Exercise description: Pull out every line in the entries below that contains the string "autoBeamOff", and treat uppercase and lowercase letters as different.

Dataset rows:

■ ■ ■ ■

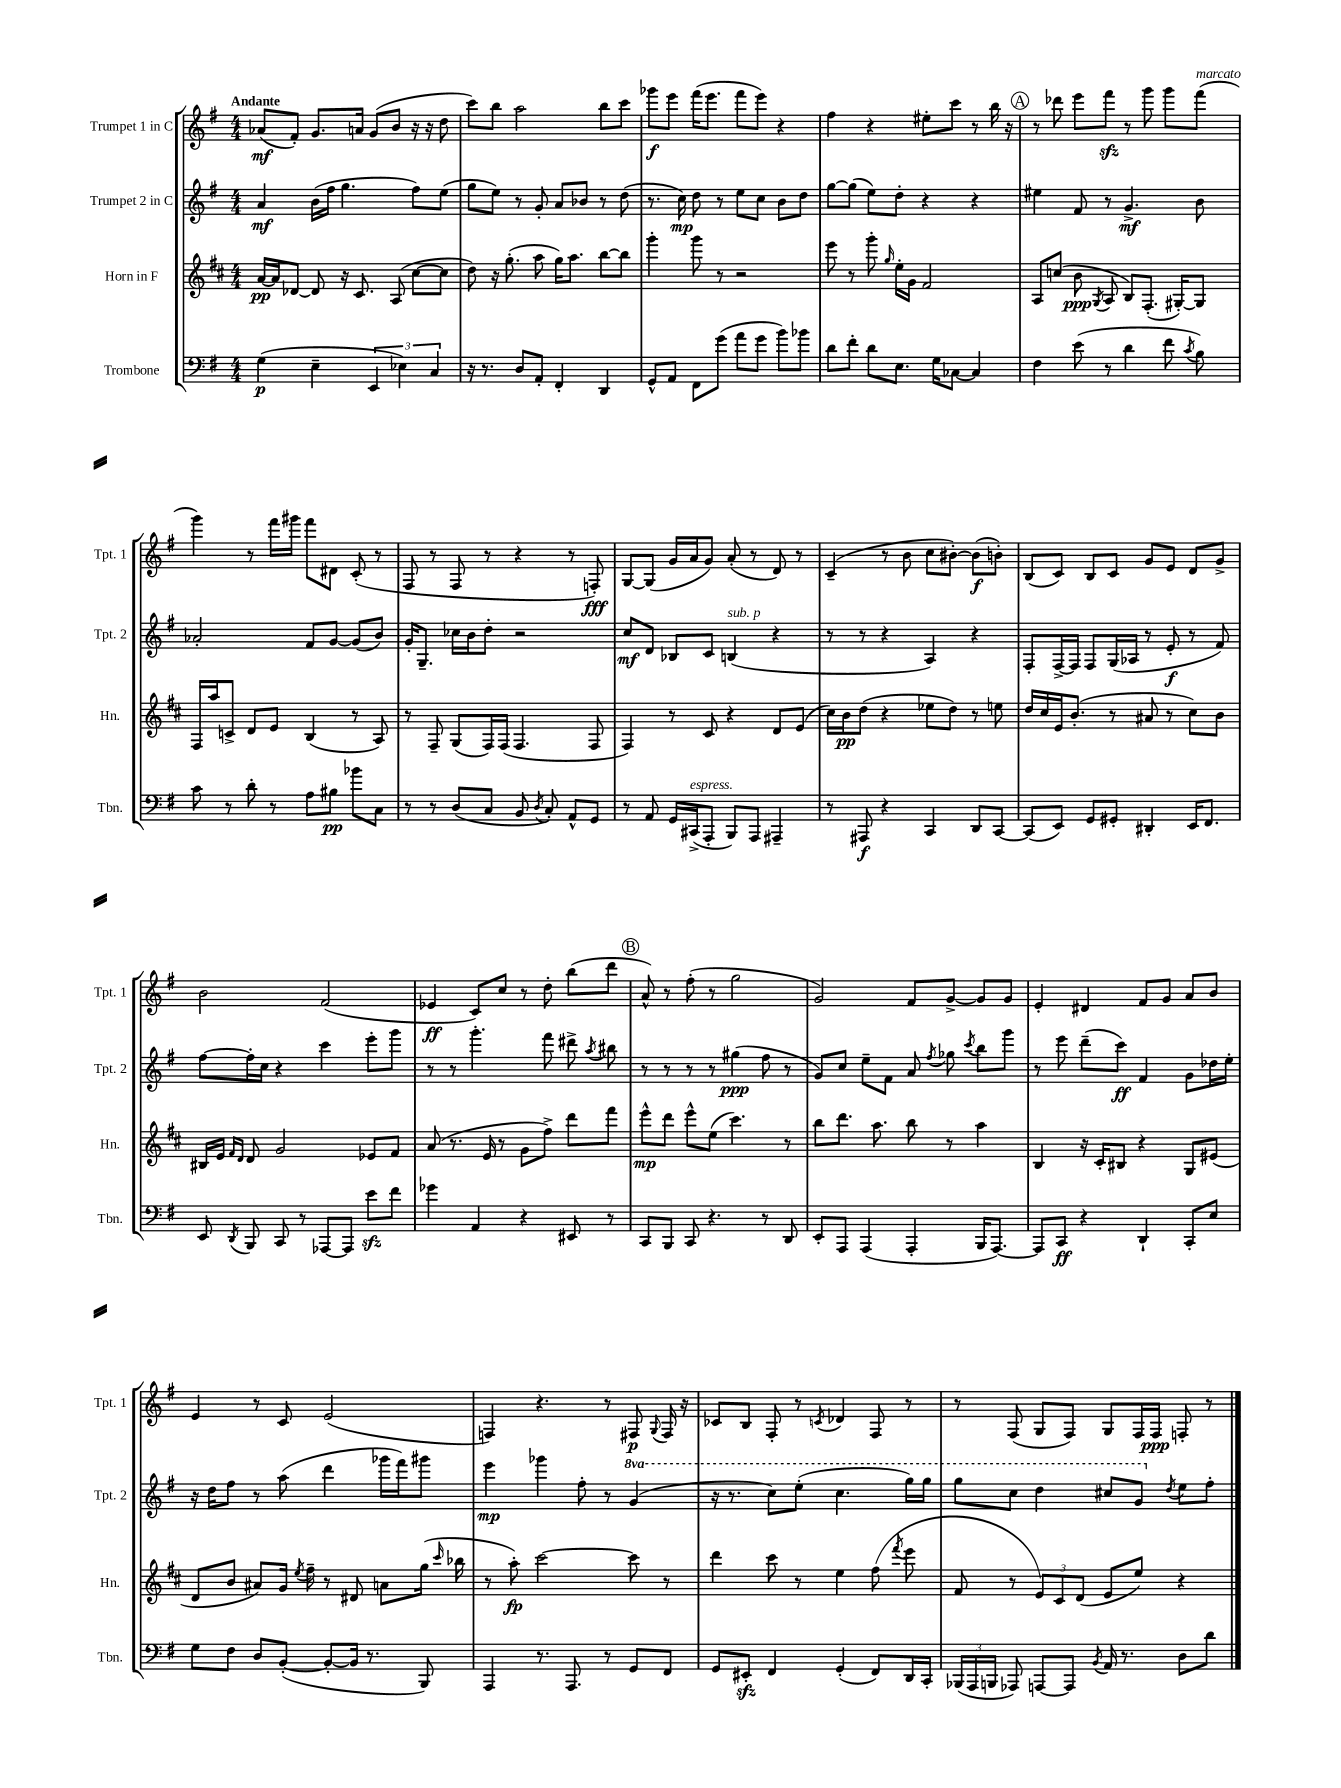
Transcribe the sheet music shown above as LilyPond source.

<<
\new StaffGroup <<
\new Staff = "s0" \with { instrumentName = "Trumpet 1 in C" shortInstrumentName = "Tpt. 1" } {
    \clef treble \key g \major \numericTimeSignature \time 4/4 \tempo "Andante"
    \autoBeamOff aes'8[\mf( fis'8]-.) g'8.[ a'16] g'8[( b'8] r16 r16 d''8 |
    c'''8[) b''8] a''2 b''8[ c'''8] |
    ges'''8[\f e'''8] fis'''16[( e'''8.] fis'''8[ e'''8]) r4 |
    fis''4 r4 eis''8[-. c'''8] r8 b''16 r16 |
    \mark \markup { \circle "A" } r8 des'''8 e'''8[ fis'''8]\sfz r8 g'''8 g'''8[ fis'''8]^\markup { \italic "marcato" }( |
    g'''4) r8 fis'''16[ gis'''16] fis'''8[ dis'8] c'8-.( r8 |
    fis8 r8 fis8 r8 r4 r8 f8-.\fff) |
    g8[~ g8]( g'16[ a'16 g'8]) a'8-.( r8 d'8) r8 |
    c'4--( r8 b'8 c''8[ bis'8]~-.) bis'8[\f( b'8]-.) |
    b8[( c'8]) b8[ c'8] g'8[ e'8] d'8[ g'8]-> |
    b'2 fis'2( |
    ees'4\ff c'8[) c''8] r8 d''8-. b''8[( d'''8] |
    \mark \markup { \circle "B" } a'8-^) r8 fis''8-.( r8 g''2 |
    g'2) fis'8[ g'8]~-> g'8[ g'8] |
    e'4-. dis'4 fis'8[ g'8] a'8[ b'8] |
    e'4 r8 c'8 e'2( |
    f4) r4. r8 fis8\p \appoggiatura { g8 } fis16 r16 |
    ces'8[ b8] fis8-. r8 \acciaccatura { c'8 } des'4 fis8 r8 |
    r8 fis8( g8[ fis8]) g8[ fis16 fis16]\ppp f8-. r8 \bar "|." |
}
\new Staff = "s1" \with { instrumentName = "Trumpet 2 in C" shortInstrumentName = "Tpt. 2" } {
    \clef treble \key g \major \numericTimeSignature \time 4/4 \set Staff.ottavationMarkups = #ottavation-simple-ordinals
    \autoBeamOff a'4\mf b'16[( fis''16] g''4. fis''8[) e''8]( |
    g''8[ e''8]) r8 g'8-. a'8[ bes'8] r8 d''8( |
    r8. c''16\mp) d''8 r8 e''8[ c''8] b'8[ d''8] |
    g''8[~ g''8]( e''8[) d''8]-. r4 r4 |
    \mark \markup { \circle "A" } eis''4 fis'8 r8 g'4.->\mf b'8 |
    aes'2-. fis'8[ g'8]~ g'8[( b'8]) |
    g'16[-. g8.]-- ces''16[ b'16 d''8]-. r2 |
    c''8[\mf d'8] bes8[ c'8] b4^\markup { \italic "sub. p" }( r4 |
    r8 r8 r4 a4) r4 |
    fis8[-. fis16~-> fis16] fis8[ g16( aes16] r8 e'8-.\f r8 fis'8) |
    fis''8[~ fis''16-. c''16] r4 c'''4 e'''8[-. g'''8] |
    r8 r8 g'''4.-. fis'''8 dis'''8-> \acciaccatura { a''8 } bis''8 |
    \mark \markup { \circle "B" } r8 r8 r8 r8 gis''4\ppp( fis''8 r8 |
    g'8[) c''8] e''8[-- fis'8] a'8 \acciaccatura { fis''8 } ges''8 \acciaccatura { c'''8 } b''8[ g'''8] |
    r8 e'''8 d'''8[--( c'''8]\ff) fis'4 g'8[ des''16 e''16]-. |
    r16 d''16[ fis''8] r8 a''8( d'''4 ges'''16[ fis'''16) gis'''8] |
    e'''4\mp ges'''4 fis''8-. r8 \ottava #1 g''4( |
    r16 r8. c'''8[) e'''8]-.( c'''4. g'''16[) g'''16] |
    g'''8[ c'''8] d'''4 cis'''8[ g''8] \ottava #0 \acciaccatura { d''8 } e''8[ fis''8]-. \bar "|." |
}
\new Staff = "s2" \with { instrumentName = "Horn in F" shortInstrumentName = "Hn." } {
    \clef treble \key d \major \numericTimeSignature \time 4/4
    \autoBeamOff a'16[~\pp a'16 des'8]~ des'8 r16 cis'8. a8( cis''8[~ cis''8] |
    d''8) r16 g''8.-.( a''8 g''16[) a''8.] b''8[~ b''8] |
    g'''4-. g'''8 r8 r2 |
    e'''8 r8 g'''8-. \grace { g''16 } e''16[-. g'16] fis'2 |
    \mark \markup { \circle "A" } a8[ c''8]( b'8\ppp \acciaccatura { g8 } a8 b8[) fis8.]-.( gis16[~-.) gis8] |
    fis16[ a''16 c'8]-> d'8[ e'8] b4( r8 a8) |
    r8 fis8-- g8[( fis16) fis16]( fis4. fis8 |
    fis4) r8 cis'8 r4 d'8[ e'8]( |
    cis''16[) b'16\pp d''8]( r4 ees''8[ d''8]) r8 e''8 |
    d''16[ cis''16 e'16 b'8.]-.( r8 ais'8 r8 cis''8[) b'8] |
    bis16[ e'16] \grace { fis'16[ d'16] } d'8 g'2 ees'8[ fis'8] |
    a'8( r8. e'16 r8 g'8[ fis''8]->) d'''8[ fis'''8] |
    \mark \markup { \circle "B" } e'''8[-^\mp d'''8] e'''8[-^ e''8]( cis'''4.) r8 |
    b''8[ d'''8.] a''8. b''8 r8 a''4 |
    b4 r16 cis'16[-. bis8] r4 g8[ eis'8]( |
    d'8[ b'8] ais'8[) g'16] \acciaccatura { e''8 } fis''16-- r8 dis'8 a'8[ g''16]( \grace { cis'''16 } bes''16 |
    r8 a''8-.\fp) cis'''2~ cis'''8 r8 |
    d'''4 cis'''8 r8 e''4 fis''8( \acciaccatura { fis'''8 } e'''8 |
    fis'8 r8 \tuplet 3/2 { e'8[) cis'8 d'8]( } e'8[ e''8]) r4 \bar "|." |
}
\new Staff = "s3" \with { instrumentName = "Trombone" shortInstrumentName = "Tbn." } {
    \clef bass \key g \major \numericTimeSignature \time 4/4
    \autoBeamOff g4\p( e4-- \tuplet 3/2 { e,4 ees4) c4 } |
    r16 r8. d8[ a,8]-. fis,4-. d,4 |
    g,8[-^ a,8] fis,8[ g'8]( a'8[ g'8] b'8[) bes'8] |
    d'8[ fis'8]-. d'8[ e8.] g16[ ces8]~ ces4 |
    \mark \markup { \circle "A" } fis4 e'8( r8 d'4 fis'8 \acciaccatura { c'8 } b8) |
    c'8 r8 d'8-. r8 a8[ bis8]\pp bes'8[ c8] |
    r8 r8 d8[( c8] b,8 \acciaccatura { d8 } c8-.) a,8[-^ g,8] |
    r8 a,8 g,16[ cis,16->^\markup { \italic "espress." }( a,,8]-. b,,8[) a,,8] ais,,4-- |
    r8 ais,,8\f r4 c,4 d,8[ c,8]~ |
    c,8[( e,8]) g,8[ gis,8]-. dis,4-. e,16[ fis,8.] |
    e,8 \acciaccatura { d,8 } b,,8 c,8 r8 aes,,8[~ aes,,8] e'8[\sfz fis'8] |
    ges'4 a,4 r4 eis,8 r8 |
    \mark \markup { \circle "B" } c,8[ b,,8] c,8 r4. r8 d,8 |
    e,8[-. a,,8] a,,4( a,,4-. b,,16[ a,,8.]~) |
    a,,8[ c,8]\ff r4 d,4-! c,8[-. e8] |
    g8[ fis8] d8[ b,8]~-.( b,8[~-. b,16] r8. b,,8) |
    a,,4 r8. a,,8. r8 g,8[ fis,8] |
    g,8[ eis,8]-.\sfz fis,4 g,4-.( fis,8[) d,16 c,16]-. |
    \tuplet 3/2 { bes,,16[( a,,16 b,,16] } aes,,8) a,,8[~ a,,8] \acciaccatura { b,8 } a,16 r8. d8[ d'8] \bar "|." |
}
>>
>>
\layout { \context { \Score \remove "Bar_number_engraver" } }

■ ■ ■ ■

Solution to this task:
    \autoBeamOff aes'8[\mf( fis'8]-.) g'8.[ a'16] g'8[( b'8] r16 r16 d''8 |
    \autoBeamOff a'4\mf b'16[( fis''16] g''4. fis''8[) e''8]( |
    \autoBeamOff a'16[~\pp a'16 des'8]~ des'8 r16 cis'8. a8( cis''8[~ cis''8] |
    \autoBeamOff g4\p( e4-- \tuplet 3/2 { e,4 ees4) c4 } |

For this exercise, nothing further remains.